## Description of the task
Exclude the pictures and repeat all of the data exactly.

## Data section
□ □ □ □ □ □ □

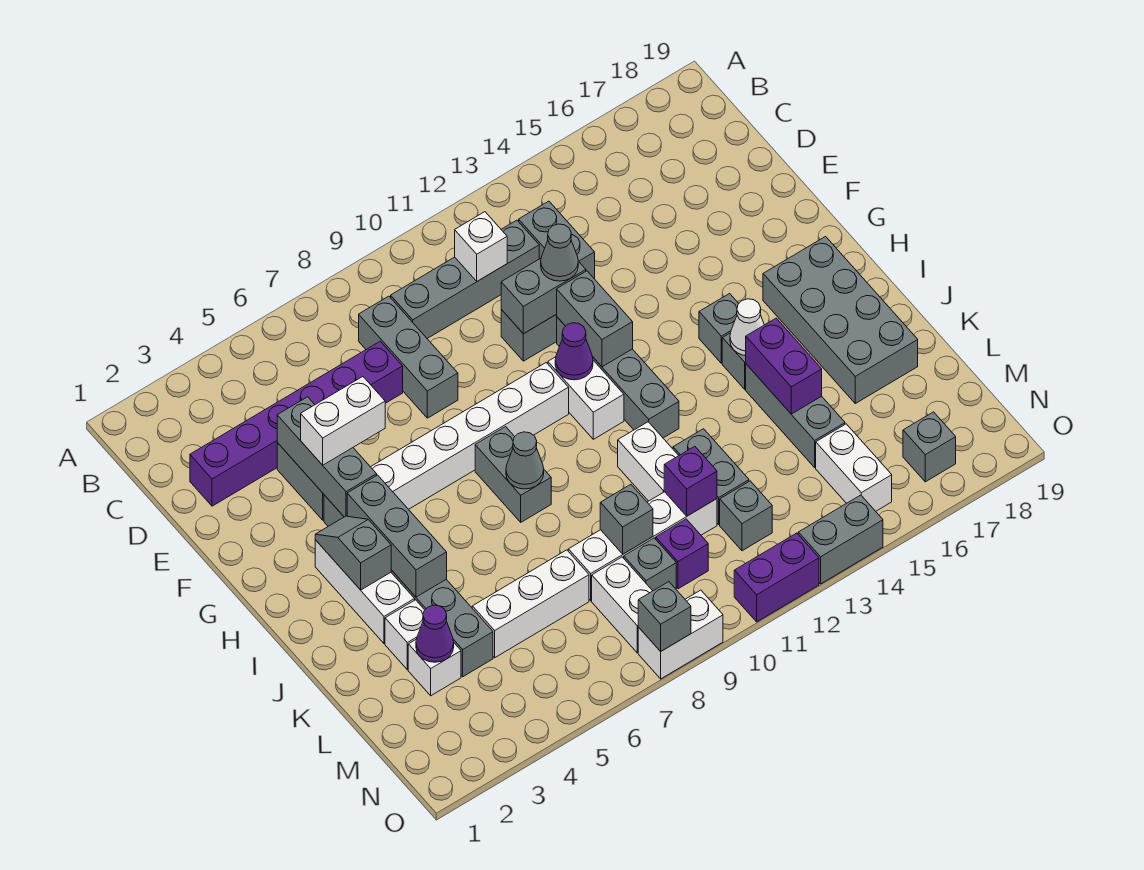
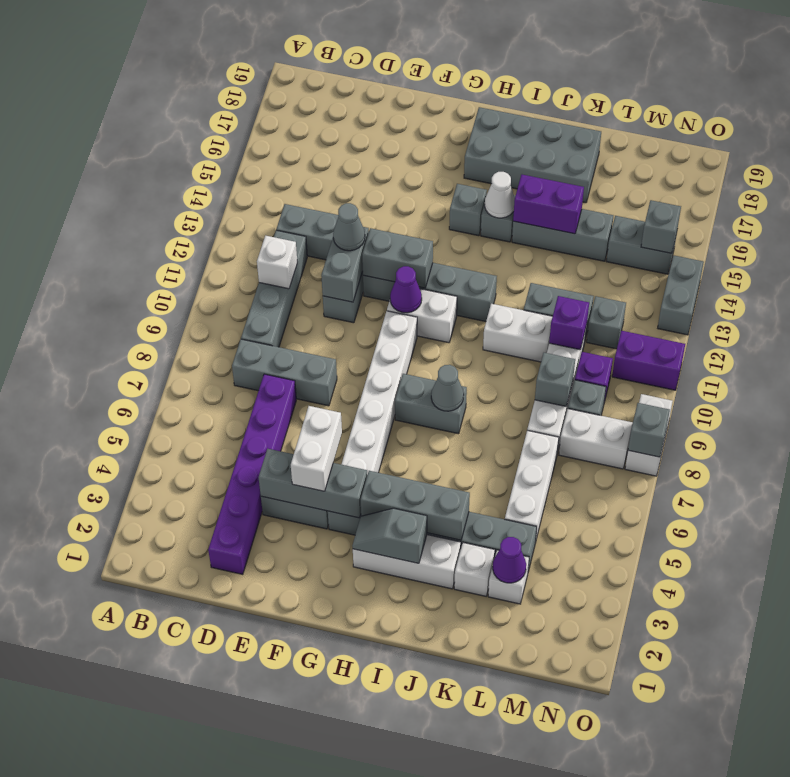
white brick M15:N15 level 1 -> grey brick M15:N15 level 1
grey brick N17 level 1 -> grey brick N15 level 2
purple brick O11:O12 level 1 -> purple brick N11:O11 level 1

□ □ □ □ □ □ □

## Result
white brick M15:N15 level 1 -> grey brick M15:N15 level 1
grey brick N17 level 1 -> grey brick N15 level 2
purple brick O11:O12 level 1 -> purple brick N11:O11 level 1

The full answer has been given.